Copy out the rows below, changing every "none" to "blank" and leaving everything else the same. Leave out the picture lines.

— START OF RECORD LIST —

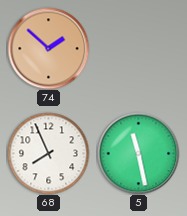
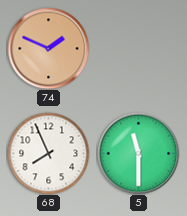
74: 1:52 -> 1:49
5: 11:28 -> 11:30
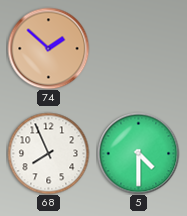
74: 1:49 -> 1:52
5: 11:30 -> 4:30
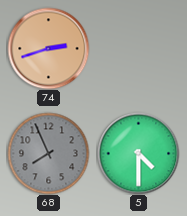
74: 1:52 -> 2:42
68 dial: white -> grey
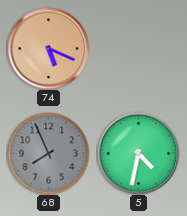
74: 2:42 -> 5:19
5: 4:30 -> 4:32
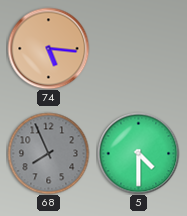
74: 5:19 -> 5:16
5: 4:32 -> 4:30
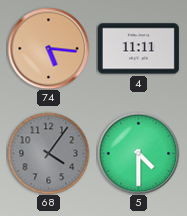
4: none -> 11:11
68: 7:56 -> 4:06
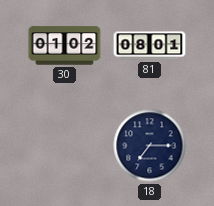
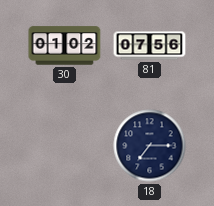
81: 08:01 -> 07:56
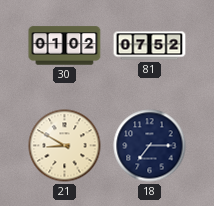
81: 07:56 -> 07:52
21: none -> 8:50
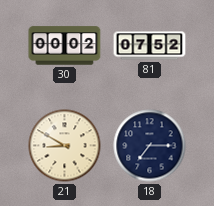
30: 01:02 -> 00:02
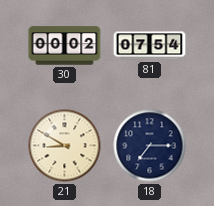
81: 07:52 -> 07:54
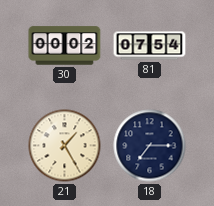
21: 8:50 -> 1:25
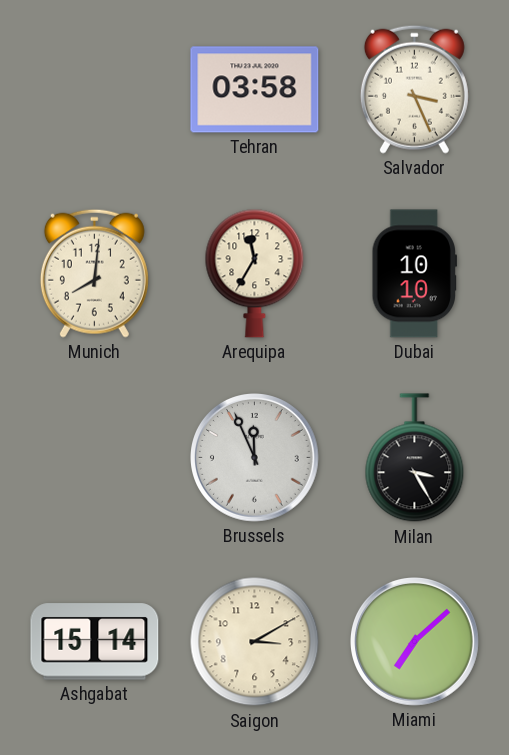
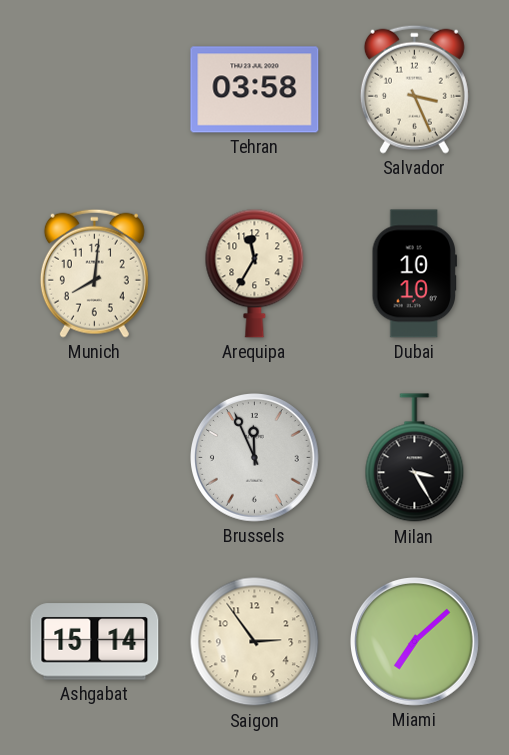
Saigon: 3:10 -> 2:54
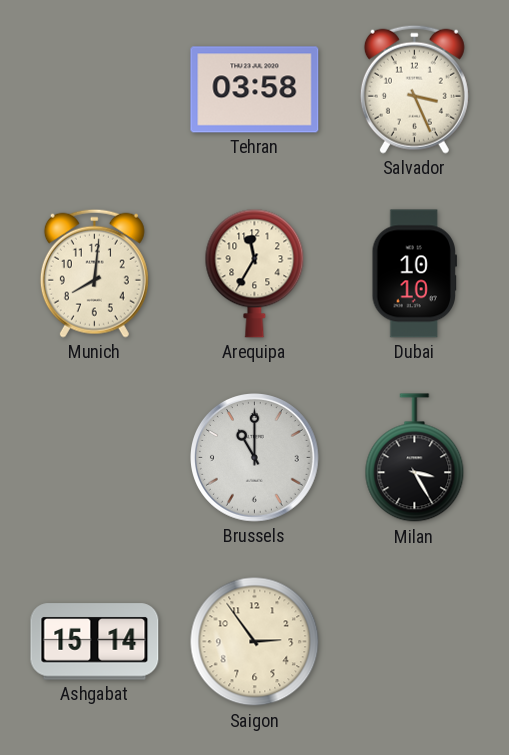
Brussels: 11:56 -> 11:00
Miami: 7:08 -> none
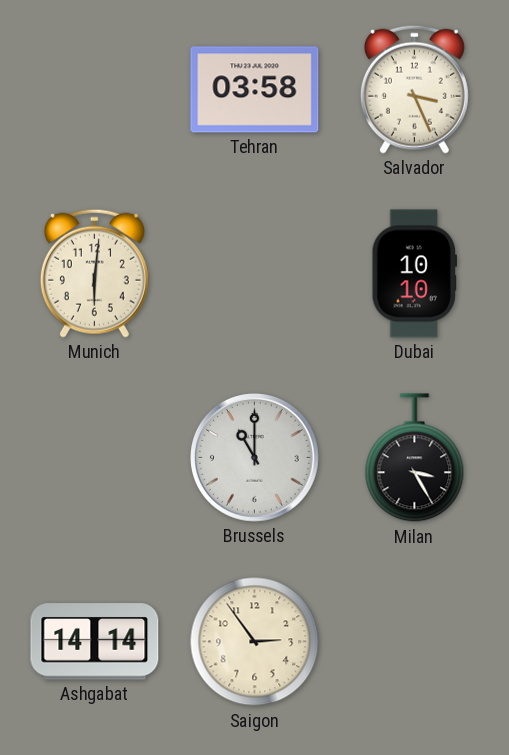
Munich: 8:01 -> 6:01
Arequipa: 11:35 -> none
Ashgabat: 15:14 -> 14:14
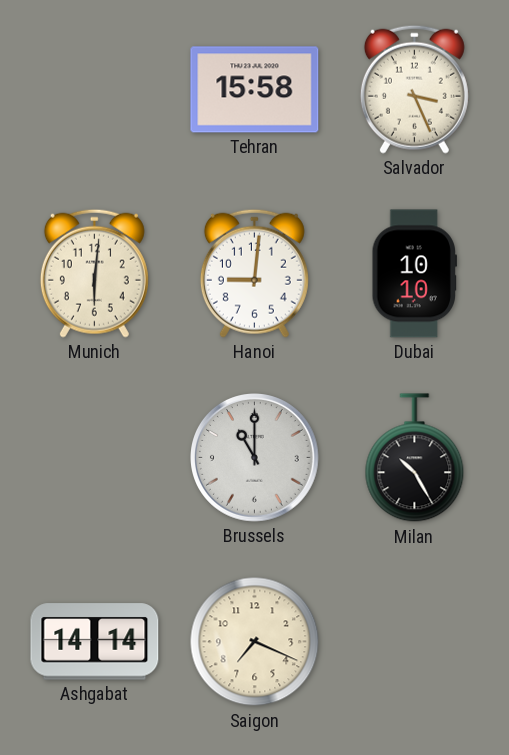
Tehran: 03:58 -> 15:58
Hanoi: none -> 9:01
Milan: 3:25 -> 10:25
Saigon: 2:54 -> 7:19
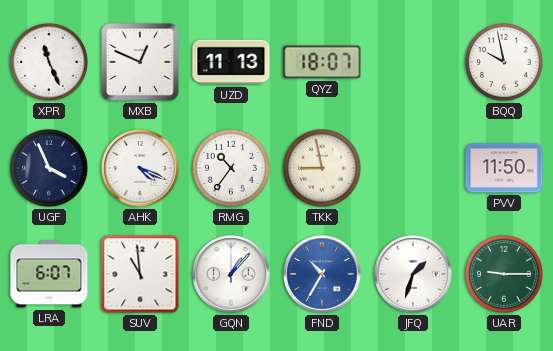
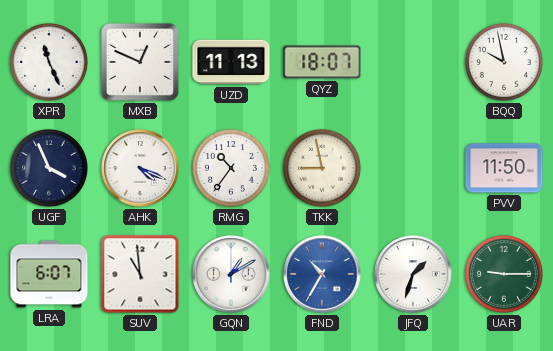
GQN: 1:07 -> 1:10
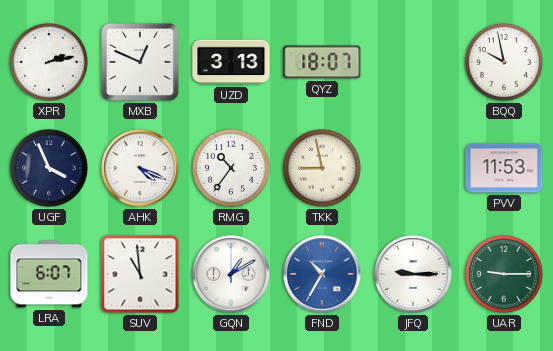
XPR: 11:26 -> 2:13
UZD: 11:13 -> 3:13
PVV: 11:50 -> 11:53
JFQ: 1:33 -> 9:15
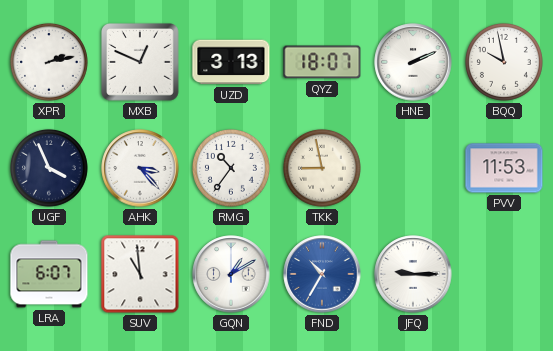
HNE: none -> 2:11
AHK: 4:19 -> 3:23
UAR: 9:15 -> none
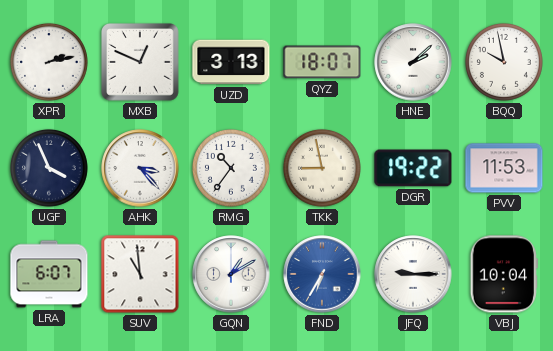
HNE: 2:11 -> 2:08
DGR: none -> 19:22
FND: 10:35 -> 6:35
VBJ: none -> 10:04
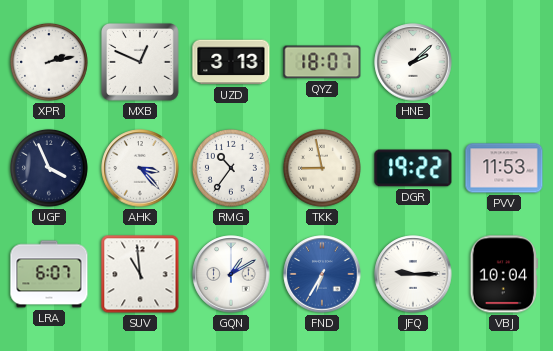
BQQ: 9:58 -> none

— END OF RECORD LIST —

→ IN RESPONSE
74: 1:52 -> 1:49
5: 11:28 -> 11:30
74: 1:49 -> 1:52
5: 11:30 -> 4:30
74: 1:52 -> 2:42
68 dial: white -> grey
74: 2:42 -> 5:19
5: 4:30 -> 4:32
74: 5:19 -> 5:16
5: 4:32 -> 4:30
4: blank -> 11:11
68: 7:56 -> 4:06
81: 08:01 -> 07:56
81: 07:56 -> 07:52
21: blank -> 8:50
30: 01:02 -> 00:02
81: 07:52 -> 07:54
21: 8:50 -> 1:25
Saigon: 3:10 -> 2:54
Brussels: 11:56 -> 11:00
Miami: 7:08 -> blank
Munich: 8:01 -> 6:01
Arequipa: 11:35 -> blank
Ashgabat: 15:14 -> 14:14
Tehran: 03:58 -> 15:58
Hanoi: blank -> 9:01
Milan: 3:25 -> 10:25
Saigon: 2:54 -> 7:19
GQN: 1:07 -> 1:10
XPR: 11:26 -> 2:13
UZD: 11:13 -> 3:13
PVV: 11:50 -> 11:53
JFQ: 1:33 -> 9:15
HNE: blank -> 2:11
AHK: 4:19 -> 3:23
UAR: 9:15 -> blank
HNE: 2:11 -> 2:08
DGR: blank -> 19:22
FND: 10:35 -> 6:35
VBJ: blank -> 10:04
BQQ: 9:58 -> blank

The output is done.